[Information shown Boundary: Start]

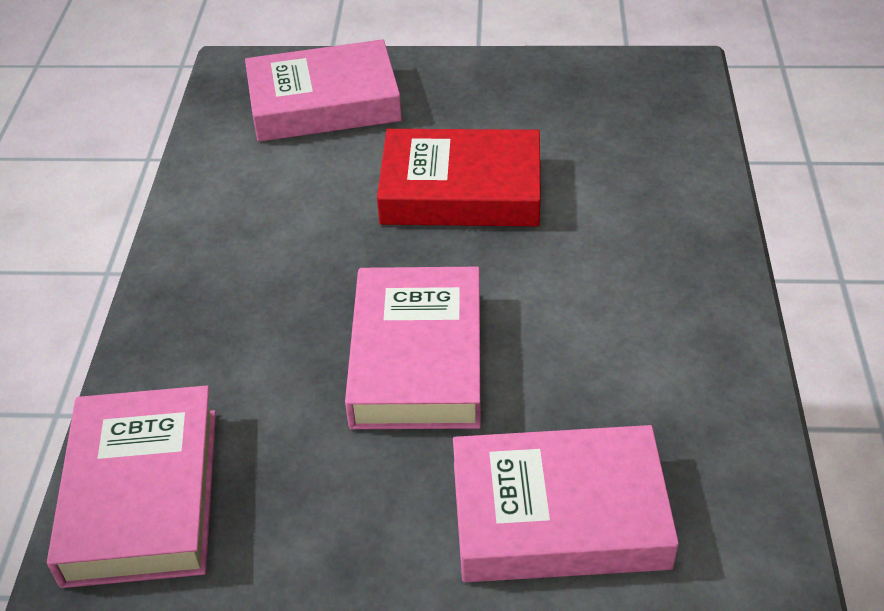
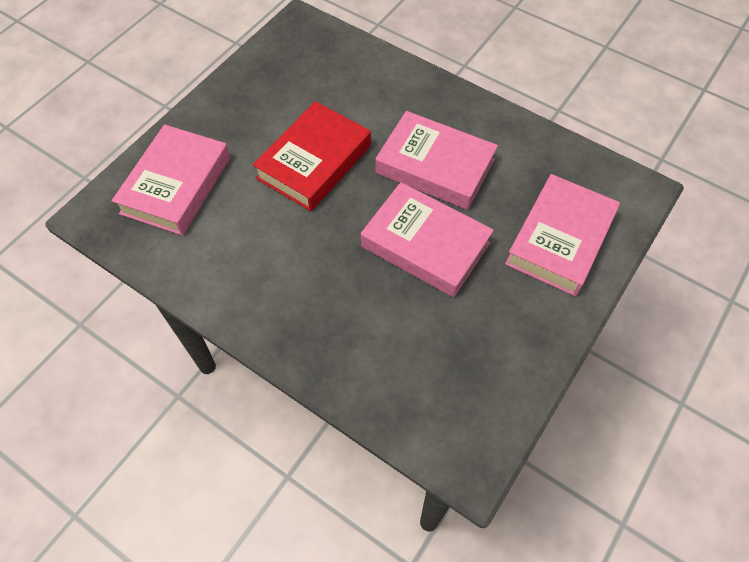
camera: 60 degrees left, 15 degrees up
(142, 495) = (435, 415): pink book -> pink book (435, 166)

[Information shown Boundary: End]
[Information shown Boundary: Start]

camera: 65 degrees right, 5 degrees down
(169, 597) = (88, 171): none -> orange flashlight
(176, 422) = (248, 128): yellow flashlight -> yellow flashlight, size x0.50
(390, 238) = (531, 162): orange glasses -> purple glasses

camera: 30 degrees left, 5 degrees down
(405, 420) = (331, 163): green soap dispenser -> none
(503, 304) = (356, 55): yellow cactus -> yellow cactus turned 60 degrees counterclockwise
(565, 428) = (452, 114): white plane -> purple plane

[Information shown Boundary: End]

> [Task]
Make a copy of each line in the records above that has the word "orange".

> [Reply to the task]
(169, 597) = (88, 171): none -> orange flashlight
(390, 238) = (531, 162): orange glasses -> purple glasses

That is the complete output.